**Task description:** Tally the lines in the following entries that include the word "none"; state only the total.
------------------------------------------------------------
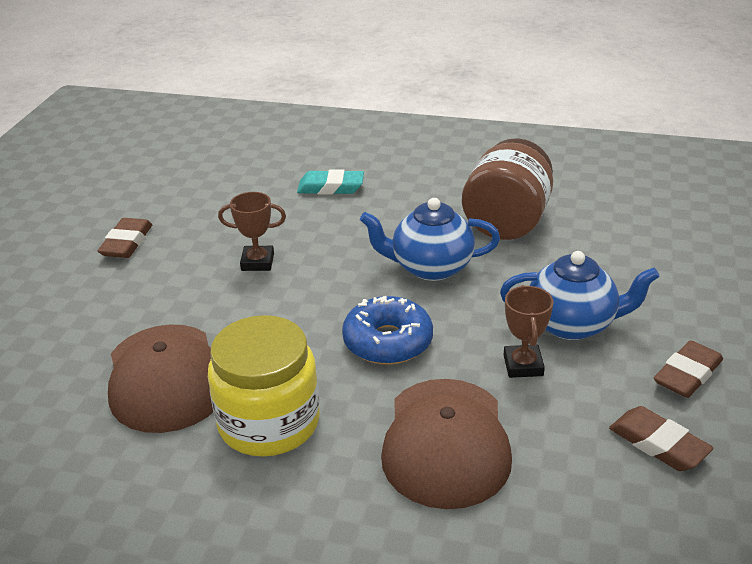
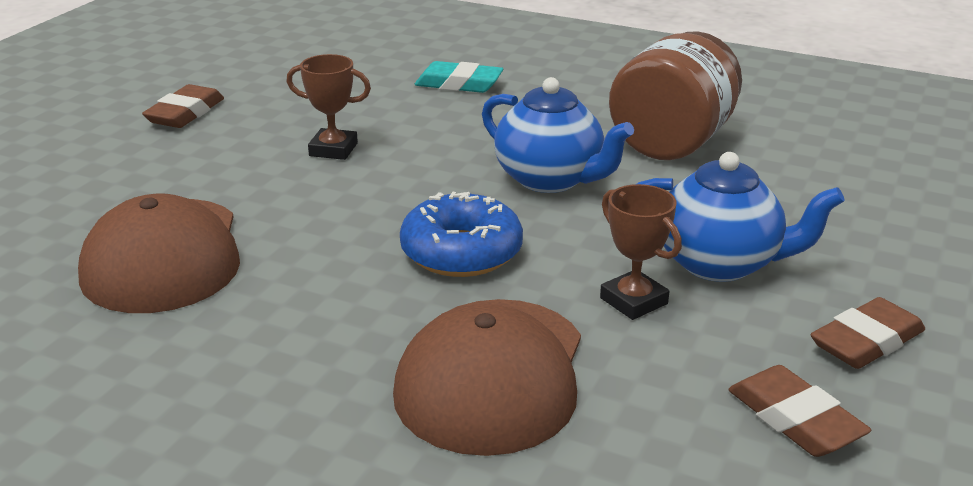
camera: 10 degrees right, 5 degrees down
(269, 422) = (268, 320): yellow jar -> none
(430, 268) = (551, 179): blue teapot -> blue teapot turned 150 degrees counterclockwise
(523, 365) = (633, 301): brown trophy -> brown trophy turned 45 degrees counterclockwise

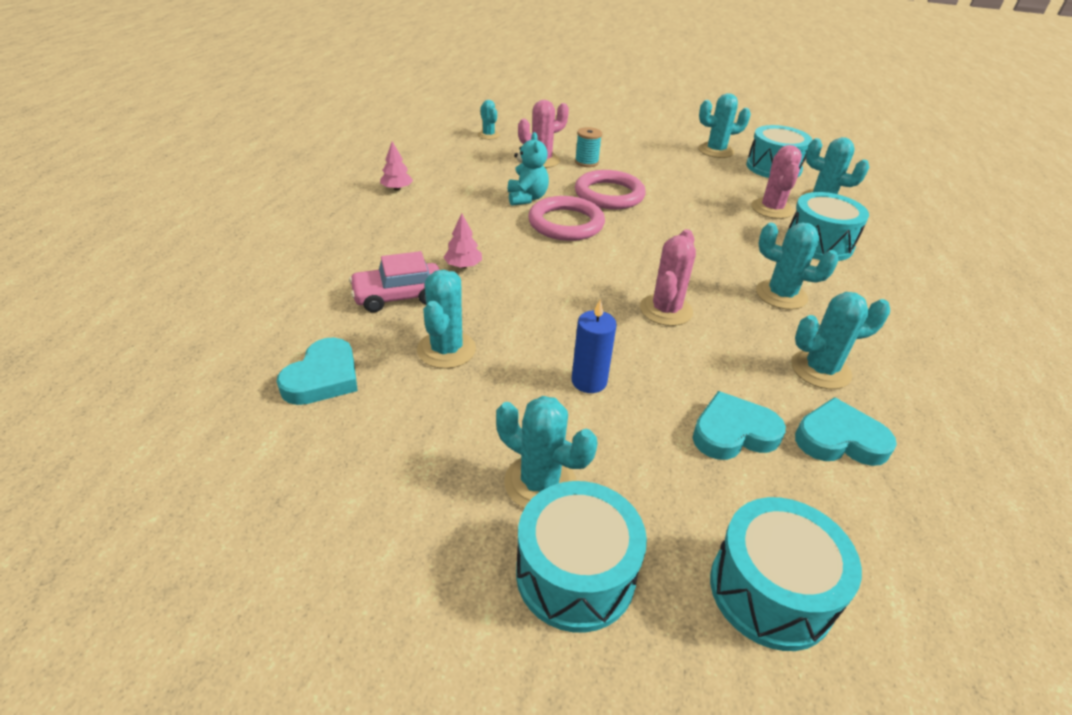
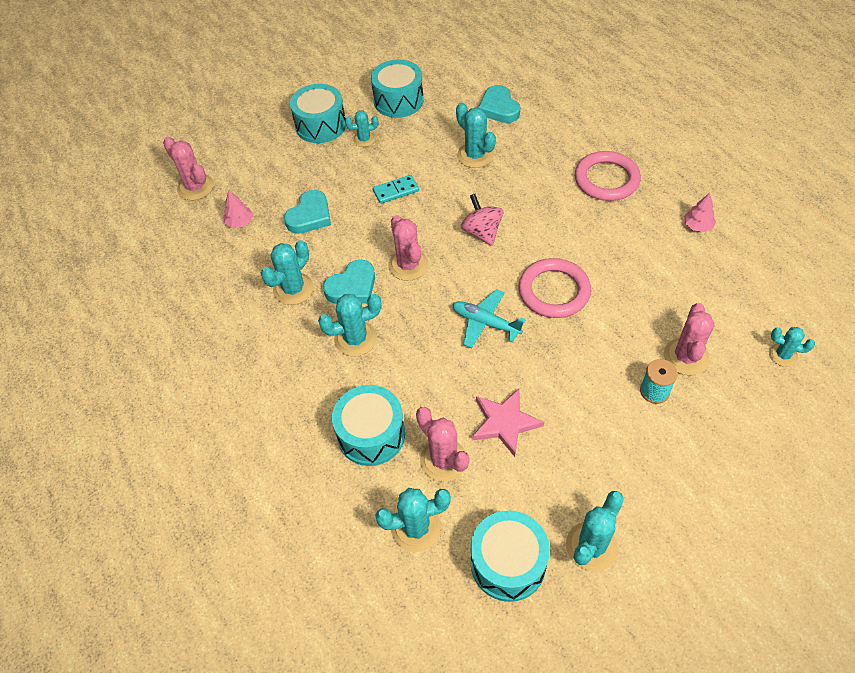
camera: 140 degrees right, 15 degrees up
(399, 296) = (542, 161): pink car -> none
(463, 266) = (549, 203): pink tree -> pink tree (240, 222)
(527, 198) = (615, 295): turquoise teddy bear -> none
(540, 483) = (364, 139): turquoise cactus -> turquoise cactus, size x0.63
(558, 287) = (482, 232): none -> pink spinning top
(589, 381) = (396, 191): blue candle -> turquoise domino
(609, 194) = (575, 356): pink ring -> pink ring (606, 179)
(648, 240) = (485, 323): none -> turquoise plane
(705, 199) = (505, 422): none -> pink star
(770, 591) = (253, 166): turquoise drum -> turquoise drum (398, 100)
(839, 439) = (260, 250): turquoise heart -> turquoise heart (352, 287)
(917, 638) = (195, 187): none -> pink cactus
------------------------------------------------------------
**Exercise output:** 7